◆ **MATERIAL PROVIDED**
-.-.-
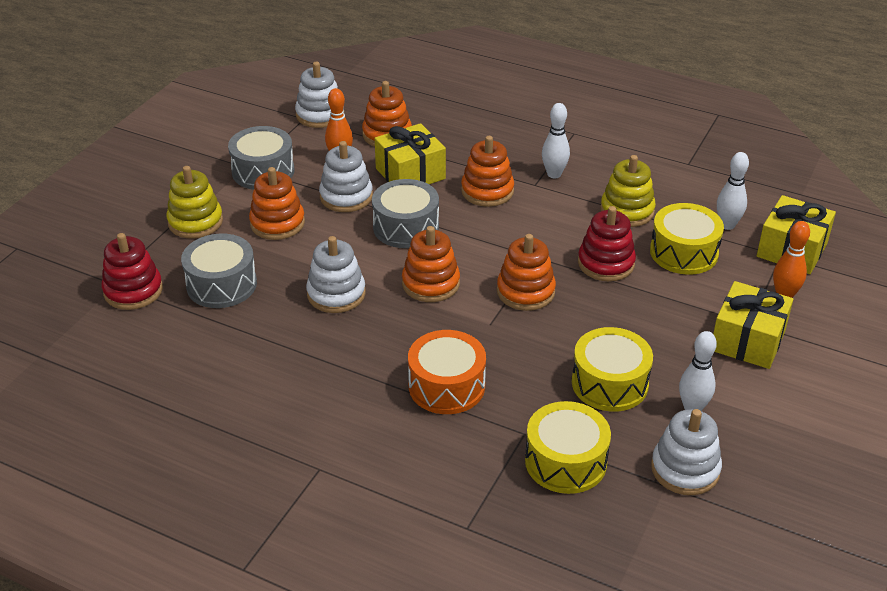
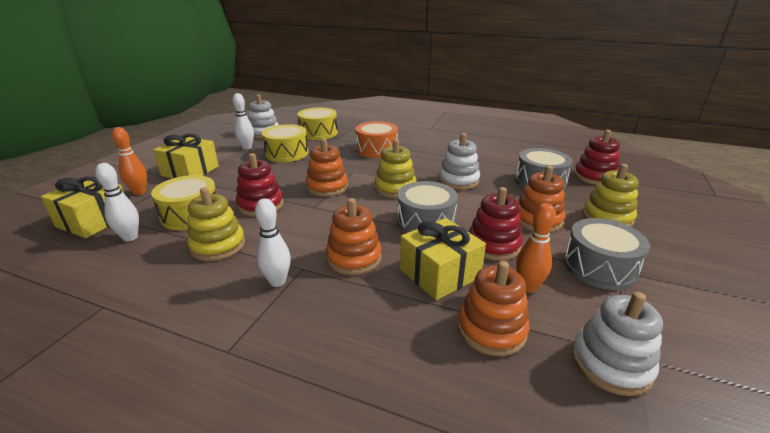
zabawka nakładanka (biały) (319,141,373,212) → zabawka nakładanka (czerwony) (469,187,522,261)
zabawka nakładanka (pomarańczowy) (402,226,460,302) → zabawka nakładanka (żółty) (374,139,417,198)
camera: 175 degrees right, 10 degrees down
-.-.-
◆ **ACTIVITY**
The pictures in the listing above are to be dropped, and everything else reproduced exactly.

◆ **OUTPUT OF THE EXERCISE**
zabawka nakładanka (biały) (319,141,373,212) → zabawka nakładanka (czerwony) (469,187,522,261)
zabawka nakładanka (pomarańczowy) (402,226,460,302) → zabawka nakładanka (żółty) (374,139,417,198)
camera: 175 degrees right, 10 degrees down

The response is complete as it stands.